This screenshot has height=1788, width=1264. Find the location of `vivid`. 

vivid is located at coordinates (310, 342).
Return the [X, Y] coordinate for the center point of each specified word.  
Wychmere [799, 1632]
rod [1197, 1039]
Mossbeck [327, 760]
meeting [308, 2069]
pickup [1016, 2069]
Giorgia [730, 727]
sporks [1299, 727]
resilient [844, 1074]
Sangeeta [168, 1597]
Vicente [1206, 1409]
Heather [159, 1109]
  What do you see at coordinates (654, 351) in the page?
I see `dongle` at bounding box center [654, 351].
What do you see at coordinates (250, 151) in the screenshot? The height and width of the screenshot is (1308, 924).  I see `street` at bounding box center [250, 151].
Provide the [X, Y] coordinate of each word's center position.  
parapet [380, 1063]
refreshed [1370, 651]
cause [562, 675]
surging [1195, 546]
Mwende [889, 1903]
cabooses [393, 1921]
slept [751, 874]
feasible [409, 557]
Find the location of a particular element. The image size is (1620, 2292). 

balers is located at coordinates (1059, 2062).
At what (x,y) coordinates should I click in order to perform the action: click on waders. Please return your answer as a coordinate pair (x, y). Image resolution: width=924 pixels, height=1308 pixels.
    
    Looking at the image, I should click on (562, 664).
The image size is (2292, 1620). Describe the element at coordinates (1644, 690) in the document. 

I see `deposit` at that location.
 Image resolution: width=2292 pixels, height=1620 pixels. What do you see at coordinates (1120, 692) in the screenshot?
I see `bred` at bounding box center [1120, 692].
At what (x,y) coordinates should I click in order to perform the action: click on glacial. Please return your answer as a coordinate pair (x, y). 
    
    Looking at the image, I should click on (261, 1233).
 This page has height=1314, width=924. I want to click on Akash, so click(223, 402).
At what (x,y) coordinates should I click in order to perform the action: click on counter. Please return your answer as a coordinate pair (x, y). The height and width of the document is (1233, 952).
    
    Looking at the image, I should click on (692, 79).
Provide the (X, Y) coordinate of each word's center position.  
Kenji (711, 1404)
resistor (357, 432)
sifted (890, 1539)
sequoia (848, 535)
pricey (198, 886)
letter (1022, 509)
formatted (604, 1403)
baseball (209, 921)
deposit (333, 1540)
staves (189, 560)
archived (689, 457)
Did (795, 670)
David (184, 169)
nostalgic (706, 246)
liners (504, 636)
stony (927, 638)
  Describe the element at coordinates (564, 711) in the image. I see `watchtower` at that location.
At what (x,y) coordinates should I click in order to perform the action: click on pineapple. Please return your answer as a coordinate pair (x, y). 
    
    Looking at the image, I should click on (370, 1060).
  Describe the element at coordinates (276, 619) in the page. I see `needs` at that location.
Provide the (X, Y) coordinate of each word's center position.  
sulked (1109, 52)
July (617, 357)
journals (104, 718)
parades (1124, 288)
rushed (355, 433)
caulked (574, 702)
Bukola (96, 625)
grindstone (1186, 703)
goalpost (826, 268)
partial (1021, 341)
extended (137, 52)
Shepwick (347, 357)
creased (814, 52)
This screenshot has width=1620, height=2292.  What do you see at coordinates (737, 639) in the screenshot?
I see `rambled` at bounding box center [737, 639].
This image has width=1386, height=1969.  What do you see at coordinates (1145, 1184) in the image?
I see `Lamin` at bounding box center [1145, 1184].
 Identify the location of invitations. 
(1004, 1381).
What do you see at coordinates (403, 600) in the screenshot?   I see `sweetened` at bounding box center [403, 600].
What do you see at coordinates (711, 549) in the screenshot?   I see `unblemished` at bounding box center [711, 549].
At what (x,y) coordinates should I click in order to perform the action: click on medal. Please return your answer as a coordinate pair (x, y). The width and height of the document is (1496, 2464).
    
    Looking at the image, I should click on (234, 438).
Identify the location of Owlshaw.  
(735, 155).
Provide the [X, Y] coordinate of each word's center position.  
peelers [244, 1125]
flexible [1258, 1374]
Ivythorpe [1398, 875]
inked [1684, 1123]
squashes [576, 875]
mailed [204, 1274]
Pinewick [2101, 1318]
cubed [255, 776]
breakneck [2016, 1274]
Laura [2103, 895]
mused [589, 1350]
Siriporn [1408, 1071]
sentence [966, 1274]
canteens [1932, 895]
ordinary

EXERCISE GOAL: Reproduce all of the material above, substituting "Locate" for every "Find the location of" and leaving everything else unchanged.

OUTPUT OF THE EXERCISE:
This screenshot has height=1788, width=1264. Locate `vivid`. 

vivid is located at coordinates (310, 342).
Return the [X, Y] coordinate for the center point of each specified word.  
Wychmere [799, 1632]
rod [1197, 1039]
Mossbeck [327, 760]
meeting [308, 2069]
pickup [1016, 2069]
Giorgia [730, 727]
sporks [1299, 727]
resilient [844, 1074]
Sangeeta [168, 1597]
Vicente [1206, 1409]
Heather [159, 1109]
  What do you see at coordinates (654, 351) in the page?
I see `dongle` at bounding box center [654, 351].
What do you see at coordinates (250, 151) in the screenshot? The height and width of the screenshot is (1308, 924).  I see `street` at bounding box center [250, 151].
Provide the [X, Y] coordinate of each word's center position.  
parapet [380, 1063]
refreshed [1370, 651]
cause [562, 675]
surging [1195, 546]
Mwende [889, 1903]
cabooses [393, 1921]
slept [751, 874]
feasible [409, 557]
Locate a particular element. The image size is (1620, 2292). 

balers is located at coordinates (1059, 2062).
At what (x,y) coordinates should I click in order to perform the action: click on waders. Please return your answer as a coordinate pair (x, y). Image resolution: width=924 pixels, height=1308 pixels.
    
    Looking at the image, I should click on (562, 664).
The image size is (2292, 1620). Describe the element at coordinates (1644, 690) in the document. 

I see `deposit` at that location.
 Image resolution: width=2292 pixels, height=1620 pixels. What do you see at coordinates (1120, 692) in the screenshot?
I see `bred` at bounding box center [1120, 692].
At what (x,y) coordinates should I click in order to perform the action: click on glacial. Please return your answer as a coordinate pair (x, y). 
    
    Looking at the image, I should click on (261, 1233).
 This page has height=1314, width=924. I want to click on Akash, so click(223, 402).
At what (x,y) coordinates should I click in order to perform the action: click on counter. Please return your answer as a coordinate pair (x, y). The height and width of the document is (1233, 952).
    
    Looking at the image, I should click on (692, 79).
Provide the (X, Y) coordinate of each word's center position.  
Kenji (711, 1404)
resistor (357, 432)
sifted (890, 1539)
sequoia (848, 535)
pricey (198, 886)
letter (1022, 509)
formatted (604, 1403)
baseball (209, 921)
deposit (333, 1540)
staves (189, 560)
archived (689, 457)
Did (795, 670)
David (184, 169)
nostalgic (706, 246)
liners (504, 636)
stony (927, 638)
  Describe the element at coordinates (564, 711) in the image. I see `watchtower` at that location.
At what (x,y) coordinates should I click in order to perform the action: click on pineapple. Please return your answer as a coordinate pair (x, y). 
    
    Looking at the image, I should click on (370, 1060).
  Describe the element at coordinates (276, 619) in the page. I see `needs` at that location.
Provide the (X, Y) coordinate of each word's center position.  
sulked (1109, 52)
July (617, 357)
journals (104, 718)
parades (1124, 288)
rushed (355, 433)
caulked (574, 702)
Bukola (96, 625)
grindstone (1186, 703)
goalpost (826, 268)
partial (1021, 341)
extended (137, 52)
Shepwick (347, 357)
creased (814, 52)
This screenshot has width=1620, height=2292.  What do you see at coordinates (737, 639) in the screenshot?
I see `rambled` at bounding box center [737, 639].
This image has width=1386, height=1969.  What do you see at coordinates (1145, 1184) in the image?
I see `Lamin` at bounding box center [1145, 1184].
 Identify the location of invitations. 
(1004, 1381).
What do you see at coordinates (403, 600) in the screenshot?   I see `sweetened` at bounding box center [403, 600].
What do you see at coordinates (711, 549) in the screenshot?   I see `unblemished` at bounding box center [711, 549].
At what (x,y) coordinates should I click in order to perform the action: click on medal. Please return your answer as a coordinate pair (x, y). The width and height of the document is (1496, 2464).
    
    Looking at the image, I should click on (234, 438).
Identify the location of Owlshaw.  
(735, 155).
Provide the [X, Y] coordinate of each word's center position.  
peelers [244, 1125]
flexible [1258, 1374]
Ivythorpe [1398, 875]
inked [1684, 1123]
squashes [576, 875]
mailed [204, 1274]
Pinewick [2101, 1318]
cubed [255, 776]
breakneck [2016, 1274]
Laura [2103, 895]
mused [589, 1350]
Siriporn [1408, 1071]
sentence [966, 1274]
canteens [1932, 895]
ordinary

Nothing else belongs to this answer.